* DIRECTIONS FOR THIS TASK *
Should pictures appear among the records, leave them out, and copy exactly only the lines from the first through the one with "none -> white 1x2 plate [261,302,347,369]", inclusive.

* DATA UNDER STUDY *
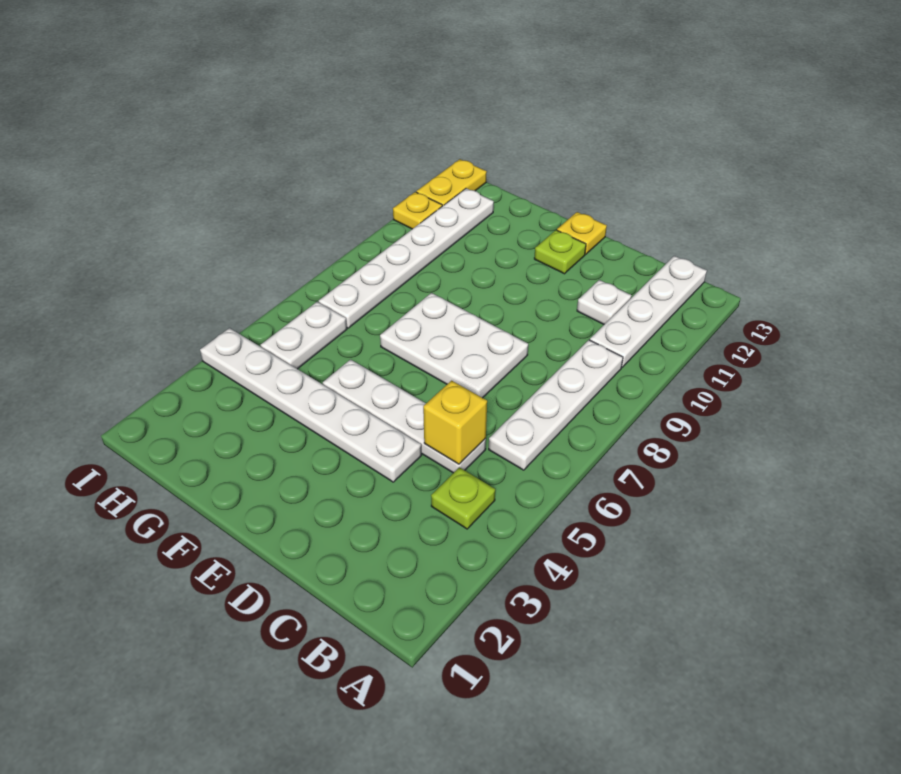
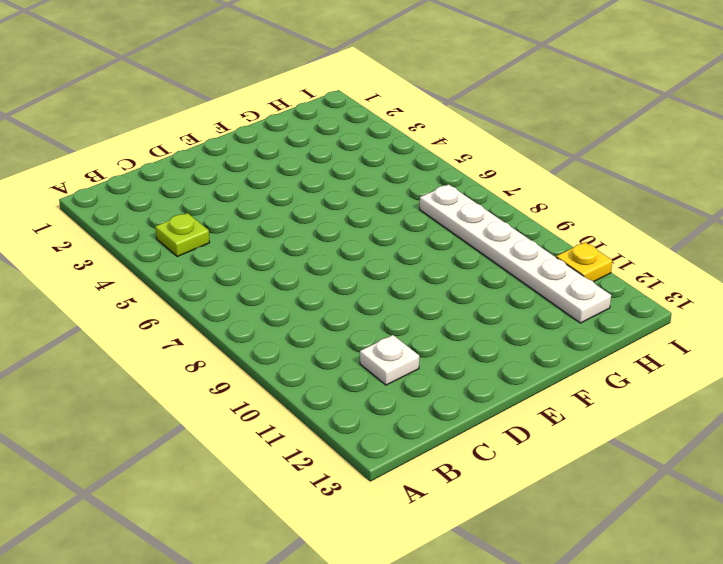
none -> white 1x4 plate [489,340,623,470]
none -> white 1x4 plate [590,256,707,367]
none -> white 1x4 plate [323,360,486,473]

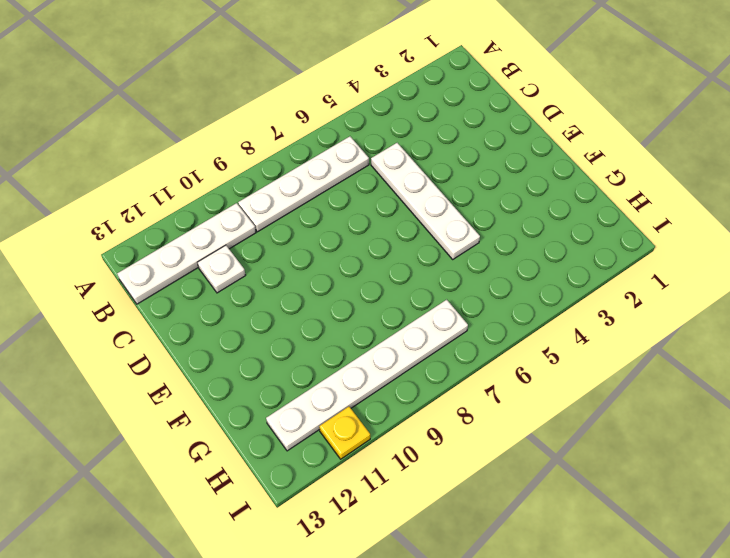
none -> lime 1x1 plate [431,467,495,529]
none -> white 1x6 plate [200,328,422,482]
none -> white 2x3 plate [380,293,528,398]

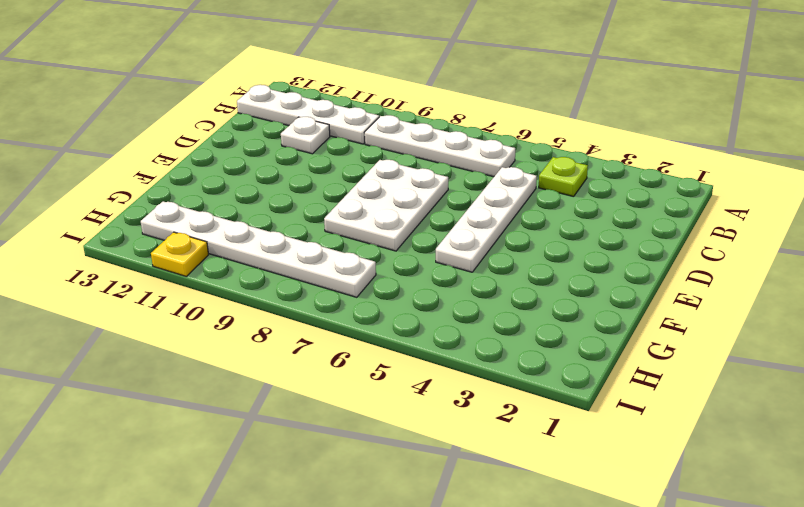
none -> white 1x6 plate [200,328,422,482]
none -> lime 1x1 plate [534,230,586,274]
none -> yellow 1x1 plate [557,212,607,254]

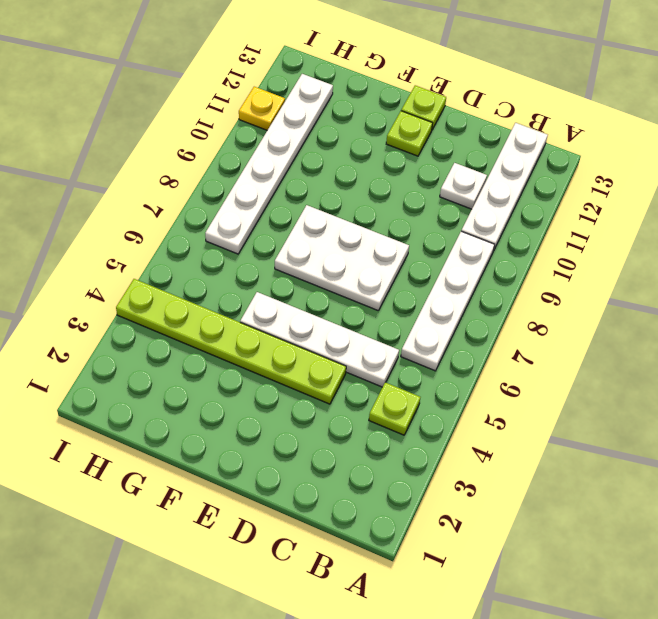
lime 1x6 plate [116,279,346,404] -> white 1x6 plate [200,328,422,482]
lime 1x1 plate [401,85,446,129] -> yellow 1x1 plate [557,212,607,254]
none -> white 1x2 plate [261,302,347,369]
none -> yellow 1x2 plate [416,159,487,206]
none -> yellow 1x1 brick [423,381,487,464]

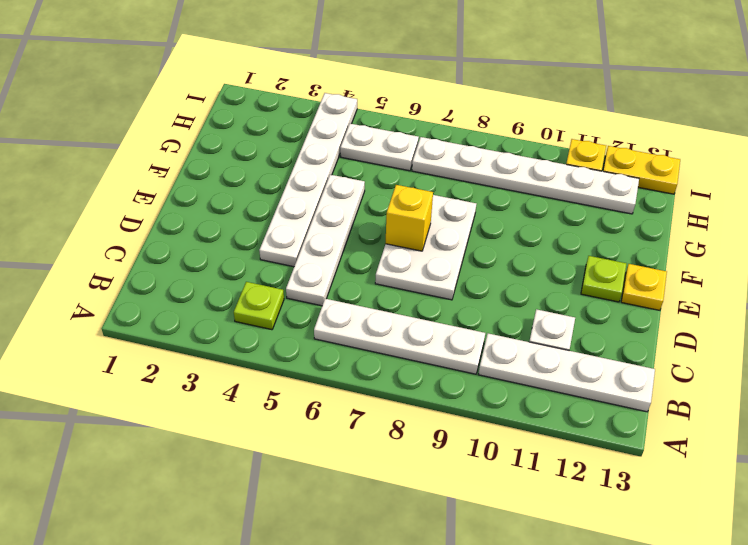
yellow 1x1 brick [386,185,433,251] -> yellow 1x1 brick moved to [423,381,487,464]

* WRITTEN SOLUTION *
none -> white 1x4 plate [489,340,623,470]
none -> white 1x4 plate [590,256,707,367]
none -> white 1x4 plate [323,360,486,473]

none -> lime 1x1 plate [431,467,495,529]
none -> white 1x6 plate [200,328,422,482]
none -> white 2x3 plate [380,293,528,398]

none -> white 1x6 plate [200,328,422,482]
none -> lime 1x1 plate [534,230,586,274]
none -> yellow 1x1 plate [557,212,607,254]

lime 1x6 plate [116,279,346,404] -> white 1x6 plate [200,328,422,482]
lime 1x1 plate [401,85,446,129] -> yellow 1x1 plate [557,212,607,254]
none -> white 1x2 plate [261,302,347,369]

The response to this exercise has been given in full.